Source data START

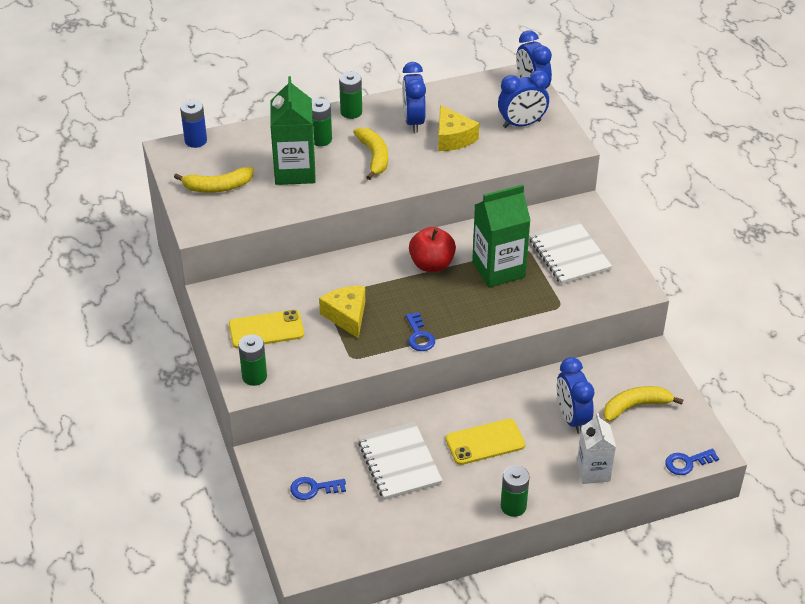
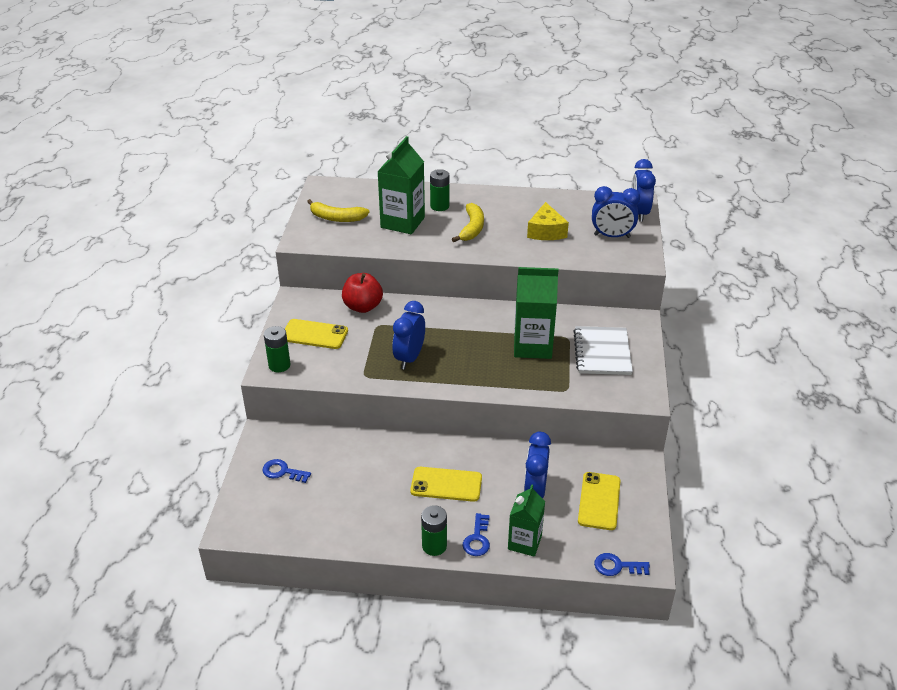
camera: 25 degrees right, 5 degrees down
(195, 141) = (346, 184): blue battery -> none
(347, 316) = (383, 343): yellow cheese -> none
(351, 112) = (477, 194): green battery -> none
(399, 463) = (364, 476): white notebook -> none
(413, 122) = (522, 212): blue clock -> blue clock (409, 358)
(419, 336) = (430, 376): blue key -> blue key (477, 539)
(432, 264) = (479, 326): red apple -> red apple (363, 307)
(593, 471) = (524, 542): white carton -> green carton
(635, 406) = (599, 501): yellow banana -> yellow phone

Source data END

_What the task requires_
Each entry above should be printed exactly, and any picture in it left out.

_Solution_
camera: 25 degrees right, 5 degrees down
(195, 141) = (346, 184): blue battery -> none
(347, 316) = (383, 343): yellow cheese -> none
(351, 112) = (477, 194): green battery -> none
(399, 463) = (364, 476): white notebook -> none
(413, 122) = (522, 212): blue clock -> blue clock (409, 358)
(419, 336) = (430, 376): blue key -> blue key (477, 539)
(432, 264) = (479, 326): red apple -> red apple (363, 307)
(593, 471) = (524, 542): white carton -> green carton
(635, 406) = (599, 501): yellow banana -> yellow phone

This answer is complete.